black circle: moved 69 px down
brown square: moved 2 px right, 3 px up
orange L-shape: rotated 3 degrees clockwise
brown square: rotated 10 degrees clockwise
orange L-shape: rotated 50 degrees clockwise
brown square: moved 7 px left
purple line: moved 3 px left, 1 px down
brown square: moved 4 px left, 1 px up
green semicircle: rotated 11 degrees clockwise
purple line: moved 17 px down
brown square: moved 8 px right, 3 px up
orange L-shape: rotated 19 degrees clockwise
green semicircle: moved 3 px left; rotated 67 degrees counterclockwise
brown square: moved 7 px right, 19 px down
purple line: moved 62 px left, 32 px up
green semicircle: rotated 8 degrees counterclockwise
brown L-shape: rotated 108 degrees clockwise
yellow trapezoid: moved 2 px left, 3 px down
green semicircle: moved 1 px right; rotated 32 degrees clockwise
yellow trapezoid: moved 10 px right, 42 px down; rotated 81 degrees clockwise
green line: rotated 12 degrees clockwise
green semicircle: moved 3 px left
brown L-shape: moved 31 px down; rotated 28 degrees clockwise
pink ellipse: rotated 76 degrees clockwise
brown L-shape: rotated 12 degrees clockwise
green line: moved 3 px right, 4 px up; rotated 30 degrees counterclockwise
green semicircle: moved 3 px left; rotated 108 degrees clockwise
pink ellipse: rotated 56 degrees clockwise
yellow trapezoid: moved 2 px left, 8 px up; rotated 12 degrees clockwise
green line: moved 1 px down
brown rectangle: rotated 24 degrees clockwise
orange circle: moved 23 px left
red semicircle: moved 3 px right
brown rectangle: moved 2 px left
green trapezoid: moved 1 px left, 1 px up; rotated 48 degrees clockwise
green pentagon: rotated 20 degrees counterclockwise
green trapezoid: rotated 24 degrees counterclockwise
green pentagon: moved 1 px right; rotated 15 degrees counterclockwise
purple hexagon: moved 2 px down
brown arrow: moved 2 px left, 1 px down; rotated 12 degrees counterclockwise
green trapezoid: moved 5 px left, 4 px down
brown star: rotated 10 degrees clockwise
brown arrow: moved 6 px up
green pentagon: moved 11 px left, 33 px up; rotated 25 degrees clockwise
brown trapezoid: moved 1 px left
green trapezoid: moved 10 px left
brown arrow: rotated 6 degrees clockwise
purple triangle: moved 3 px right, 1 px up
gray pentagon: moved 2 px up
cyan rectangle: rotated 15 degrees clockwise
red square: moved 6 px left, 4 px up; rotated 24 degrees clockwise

+-------+

Reproduce the lines from the first one above through the line containing "brown L-shape: moved", substituting "diamond" for "square" and changing nothing else.

black circle: moved 69 px down
brown diamond: moved 2 px right, 3 px up
orange L-shape: rotated 3 degrees clockwise
brown diamond: rotated 10 degrees clockwise
orange L-shape: rotated 50 degrees clockwise
brown diamond: moved 7 px left
purple line: moved 3 px left, 1 px down
brown diamond: moved 4 px left, 1 px up
green semicircle: rotated 11 degrees clockwise
purple line: moved 17 px down
brown diamond: moved 8 px right, 3 px up
orange L-shape: rotated 19 degrees clockwise
green semicircle: moved 3 px left; rotated 67 degrees counterclockwise
brown diamond: moved 7 px right, 19 px down
purple line: moved 62 px left, 32 px up
green semicircle: rotated 8 degrees counterclockwise
brown L-shape: rotated 108 degrees clockwise
yellow trapezoid: moved 2 px left, 3 px down
green semicircle: moved 1 px right; rotated 32 degrees clockwise
yellow trapezoid: moved 10 px right, 42 px down; rotated 81 degrees clockwise
green line: rotated 12 degrees clockwise
green semicircle: moved 3 px left
brown L-shape: moved 31 px down; rotated 28 degrees clockwise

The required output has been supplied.